Exercise directions: Return only the number of lines in the entries below that hold the word "stick".

The data:

--------------------------------

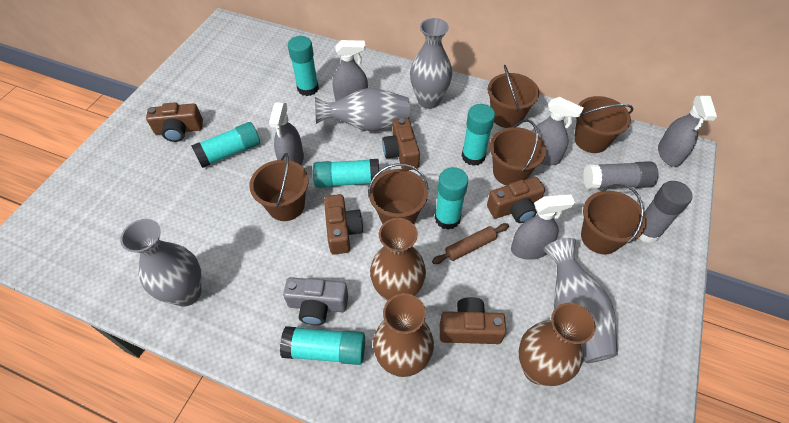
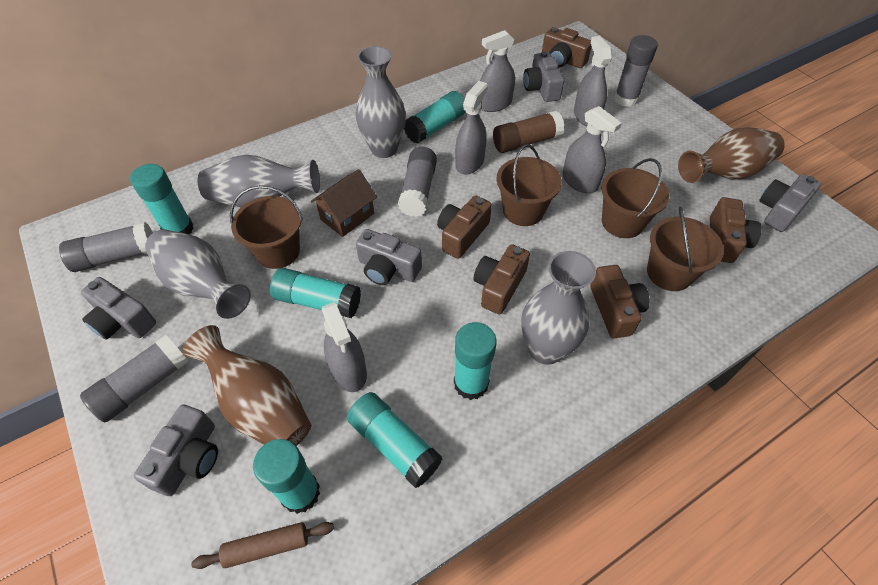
brown bucket: 6 -> 4
brown glue stick: 0 -> 1
brown house: 0 -> 1
brown vase: 3 -> 2
grey camera: 1 -> 5
grey glue stick: 2 -> 4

--------------------------------

Answer: 2